Exercise instructions:
Please reproduce the entries below exactly as they stand, but leave the pictures out.

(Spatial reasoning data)
<<<<
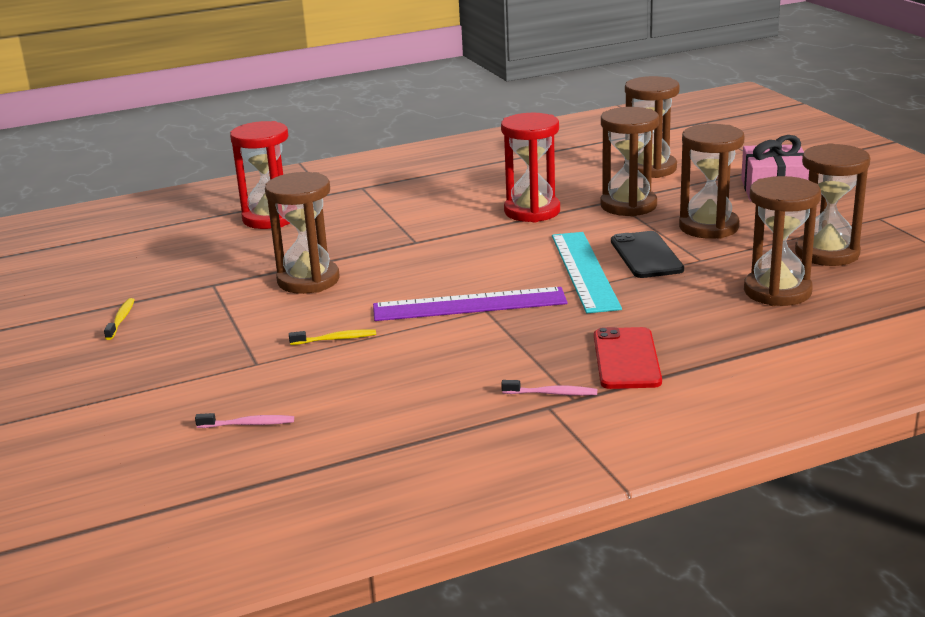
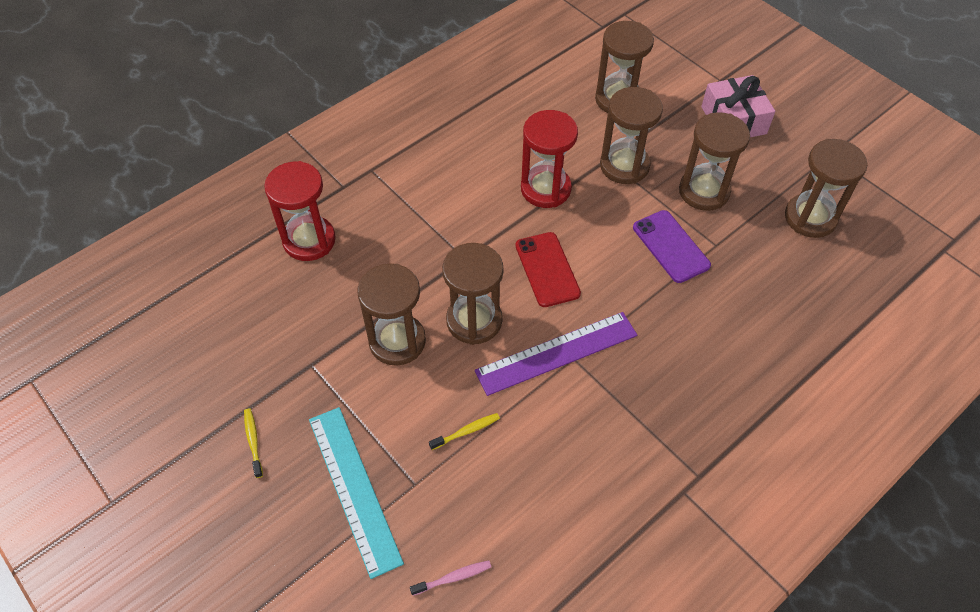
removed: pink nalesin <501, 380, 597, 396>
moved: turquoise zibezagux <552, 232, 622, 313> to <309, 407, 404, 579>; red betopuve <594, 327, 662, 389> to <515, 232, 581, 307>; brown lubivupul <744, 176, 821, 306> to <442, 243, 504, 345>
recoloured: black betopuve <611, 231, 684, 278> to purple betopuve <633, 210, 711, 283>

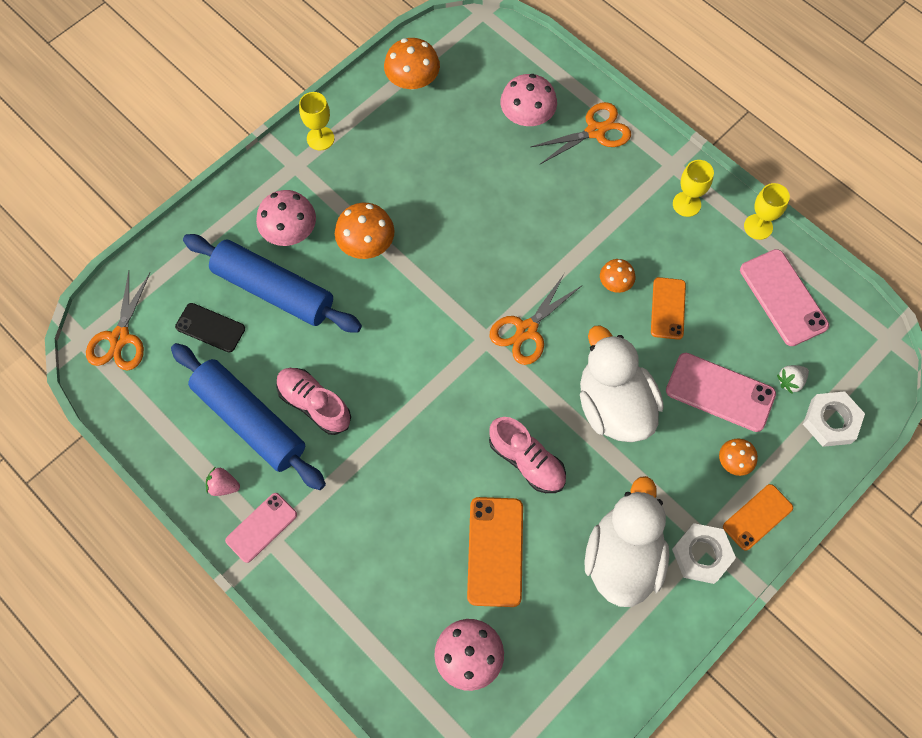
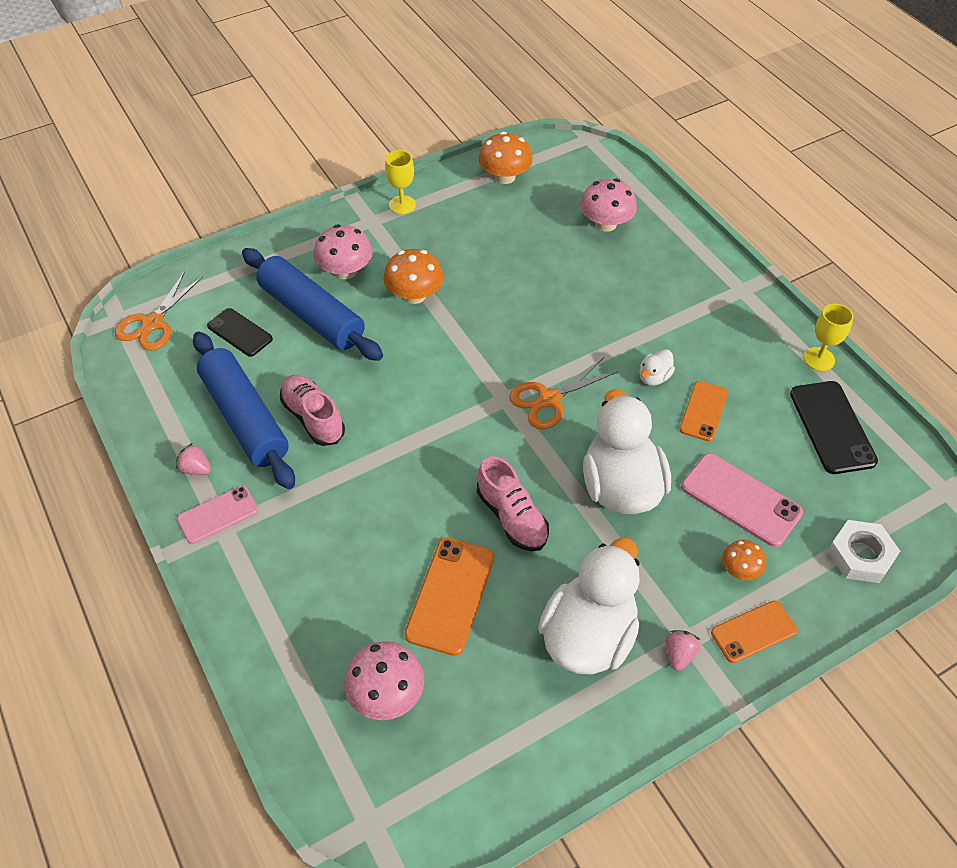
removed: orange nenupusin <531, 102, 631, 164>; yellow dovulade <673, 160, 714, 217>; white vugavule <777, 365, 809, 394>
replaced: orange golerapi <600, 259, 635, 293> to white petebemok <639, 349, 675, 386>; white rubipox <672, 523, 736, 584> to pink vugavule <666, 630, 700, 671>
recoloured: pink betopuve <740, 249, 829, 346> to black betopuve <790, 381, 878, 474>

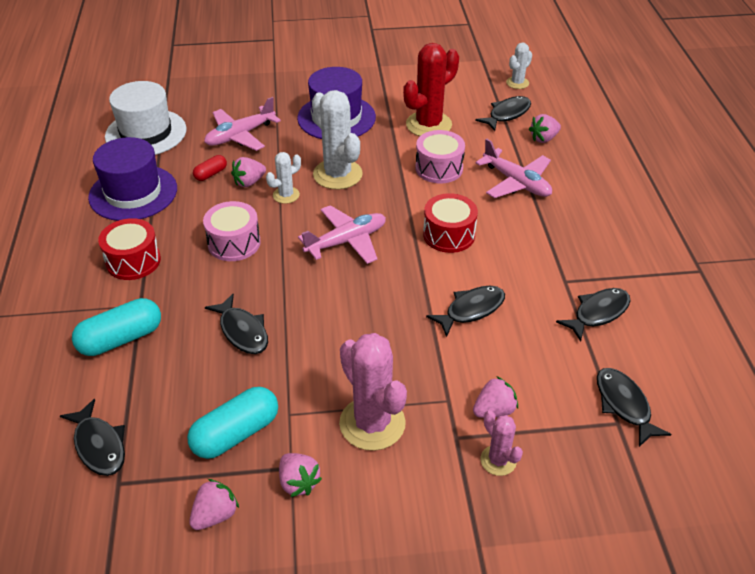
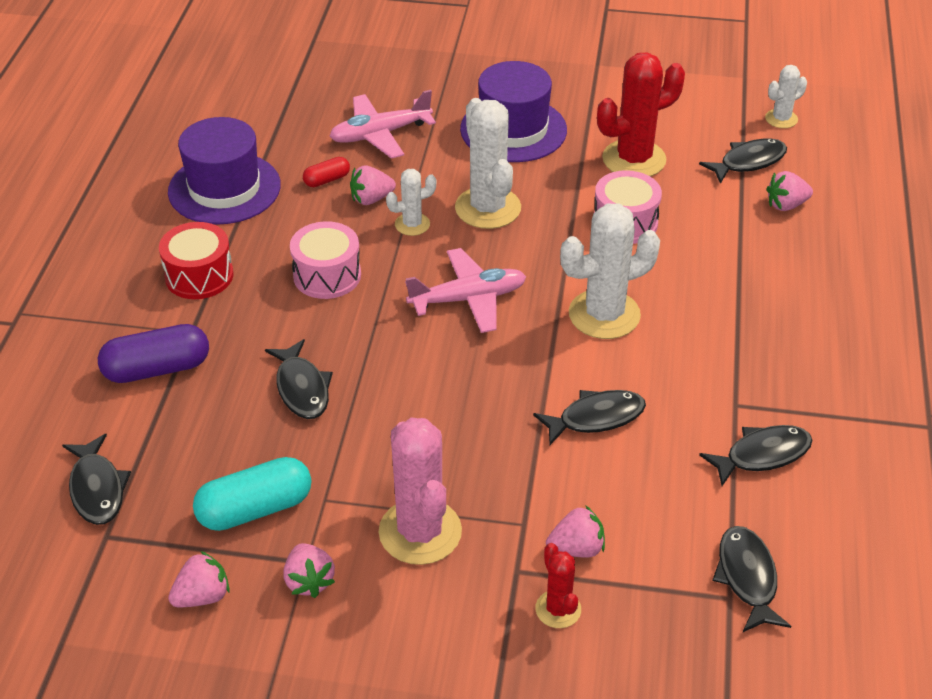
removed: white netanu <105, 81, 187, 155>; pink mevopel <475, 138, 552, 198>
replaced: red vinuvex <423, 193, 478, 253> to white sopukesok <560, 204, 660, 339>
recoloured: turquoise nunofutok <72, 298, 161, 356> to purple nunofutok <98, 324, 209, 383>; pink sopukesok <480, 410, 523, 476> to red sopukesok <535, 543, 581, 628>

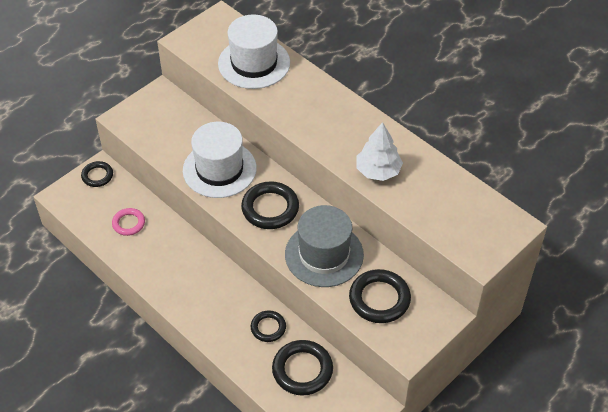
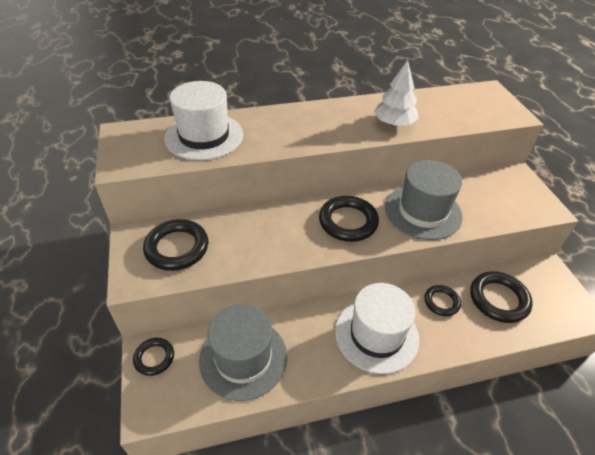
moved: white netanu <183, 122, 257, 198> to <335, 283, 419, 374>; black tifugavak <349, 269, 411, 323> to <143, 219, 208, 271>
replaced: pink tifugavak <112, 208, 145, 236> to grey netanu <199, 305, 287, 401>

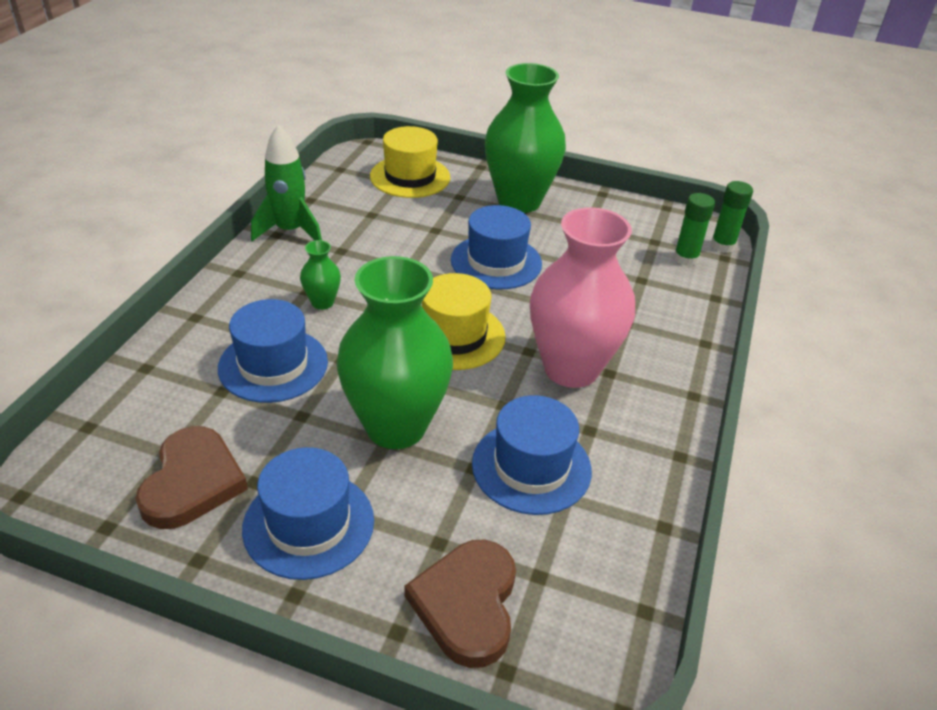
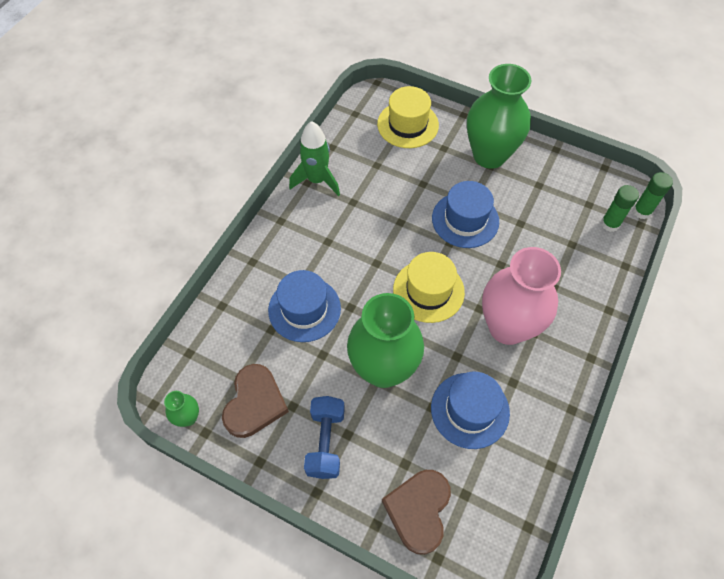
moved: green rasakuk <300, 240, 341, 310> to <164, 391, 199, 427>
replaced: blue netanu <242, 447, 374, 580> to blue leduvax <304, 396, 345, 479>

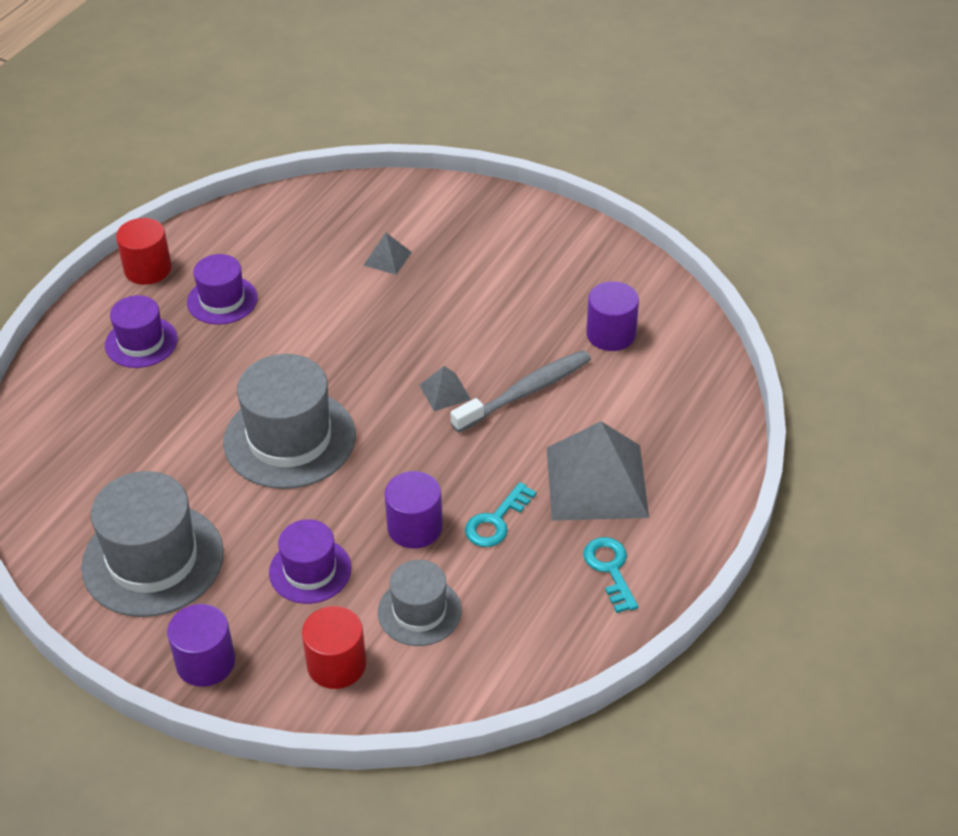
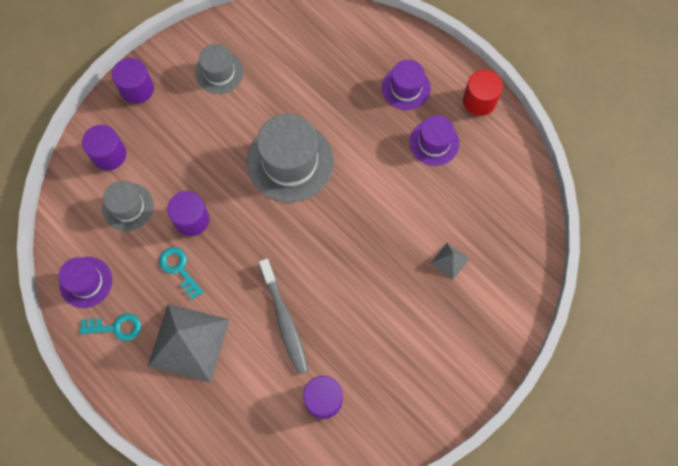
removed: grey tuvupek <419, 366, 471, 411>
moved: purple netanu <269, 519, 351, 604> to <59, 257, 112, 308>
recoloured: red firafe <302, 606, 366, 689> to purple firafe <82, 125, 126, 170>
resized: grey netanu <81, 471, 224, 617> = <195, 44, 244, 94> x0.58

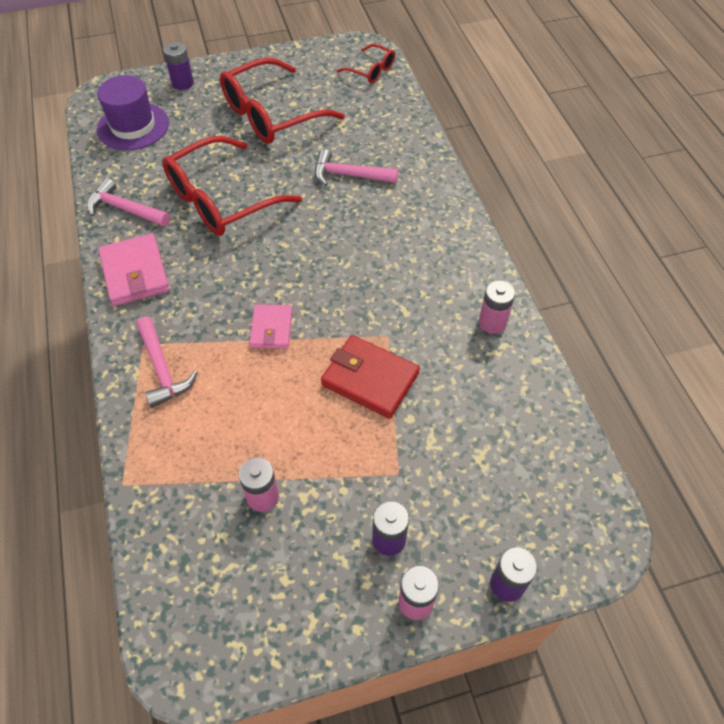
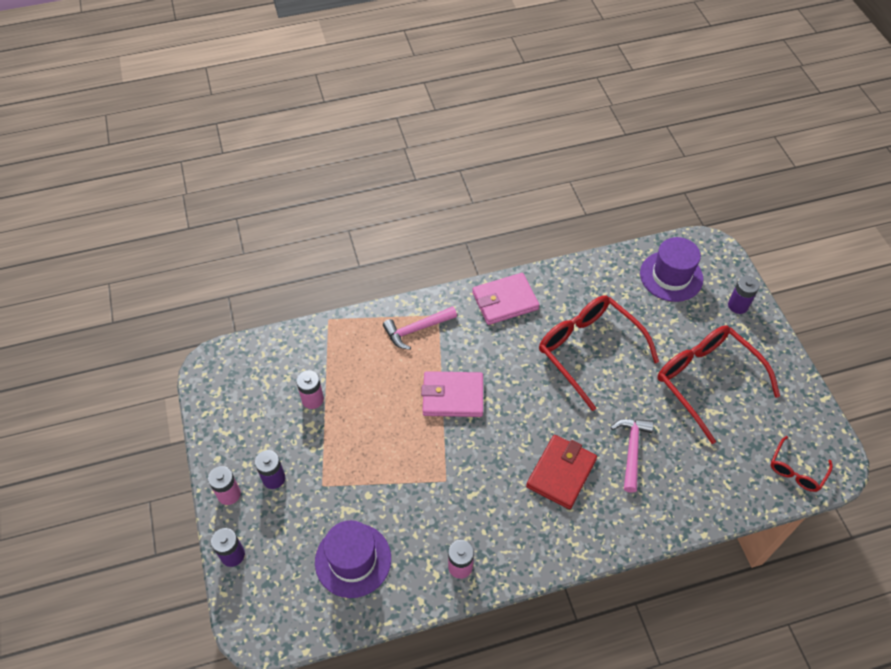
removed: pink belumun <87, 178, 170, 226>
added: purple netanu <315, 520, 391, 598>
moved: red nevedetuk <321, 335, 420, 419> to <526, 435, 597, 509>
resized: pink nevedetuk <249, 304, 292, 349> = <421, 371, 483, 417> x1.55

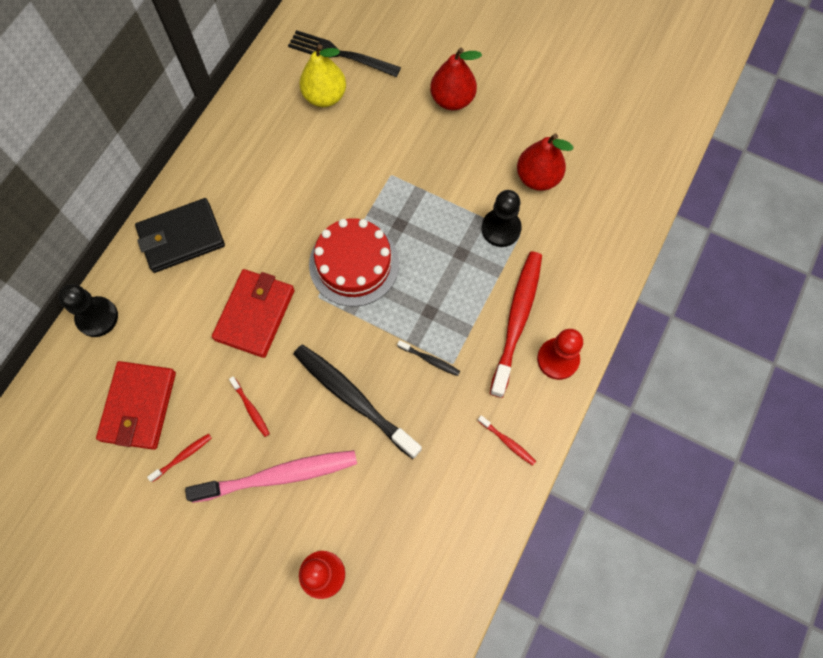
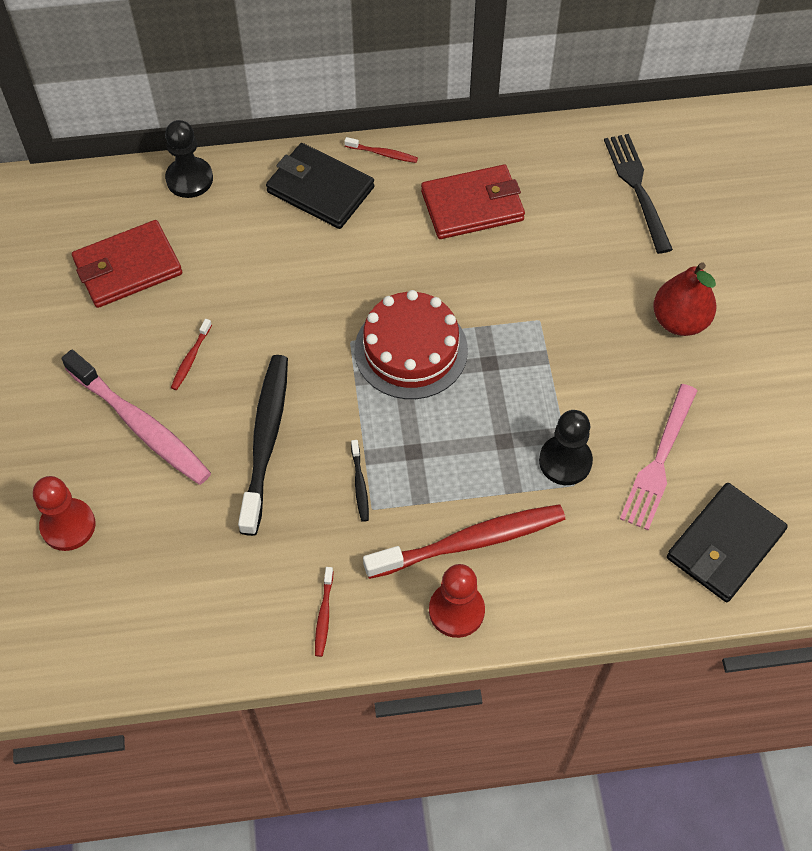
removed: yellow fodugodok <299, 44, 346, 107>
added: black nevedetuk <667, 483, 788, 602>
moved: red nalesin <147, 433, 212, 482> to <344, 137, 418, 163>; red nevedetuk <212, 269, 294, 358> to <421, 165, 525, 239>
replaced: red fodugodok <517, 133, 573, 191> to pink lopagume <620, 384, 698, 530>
>>>>
Task response:
removed: pink nalesin <501, 380, 597, 396>
moved: turquoise zibezagux <552, 232, 622, 313> to <309, 407, 404, 579>; red betopuve <594, 327, 662, 389> to <515, 232, 581, 307>; brown lubivupul <744, 176, 821, 306> to <442, 243, 504, 345>
recoloured: black betopuve <611, 231, 684, 278> to purple betopuve <633, 210, 711, 283>

removed: orange nenupusin <531, 102, 631, 164>; yellow dovulade <673, 160, 714, 217>; white vugavule <777, 365, 809, 394>
replaced: orange golerapi <600, 259, 635, 293> to white petebemok <639, 349, 675, 386>; white rubipox <672, 523, 736, 584> to pink vugavule <666, 630, 700, 671>
recoloured: pink betopuve <740, 249, 829, 346> to black betopuve <790, 381, 878, 474>

removed: white netanu <105, 81, 187, 155>; pink mevopel <475, 138, 552, 198>
replaced: red vinuvex <423, 193, 478, 253> to white sopukesok <560, 204, 660, 339>
recoloured: turquoise nunofutok <72, 298, 161, 356> to purple nunofutok <98, 324, 209, 383>; pink sopukesok <480, 410, 523, 476> to red sopukesok <535, 543, 581, 628>

moved: white netanu <183, 122, 257, 198> to <335, 283, 419, 374>; black tifugavak <349, 269, 411, 323> to <143, 219, 208, 271>
replaced: pink tifugavak <112, 208, 145, 236> to grey netanu <199, 305, 287, 401>

moved: green rasakuk <300, 240, 341, 310> to <164, 391, 199, 427>
replaced: blue netanu <242, 447, 374, 580> to blue leduvax <304, 396, 345, 479>

removed: grey tuvupek <419, 366, 471, 411>
moved: purple netanu <269, 519, 351, 604> to <59, 257, 112, 308>
recoloured: red firafe <302, 606, 366, 689> to purple firafe <82, 125, 126, 170>
resized: grey netanu <81, 471, 224, 617> = <195, 44, 244, 94> x0.58

removed: pink belumun <87, 178, 170, 226>
added: purple netanu <315, 520, 391, 598>
moved: red nevedetuk <321, 335, 420, 419> to <526, 435, 597, 509>
resized: pink nevedetuk <249, 304, 292, 349> = <421, 371, 483, 417> x1.55

removed: yellow fodugodok <299, 44, 346, 107>
added: black nevedetuk <667, 483, 788, 602>
moved: red nalesin <147, 433, 212, 482> to <344, 137, 418, 163>; red nevedetuk <212, 269, 294, 358> to <421, 165, 525, 239>
replaced: red fodugodok <517, 133, 573, 191> to pink lopagume <620, 384, 698, 530>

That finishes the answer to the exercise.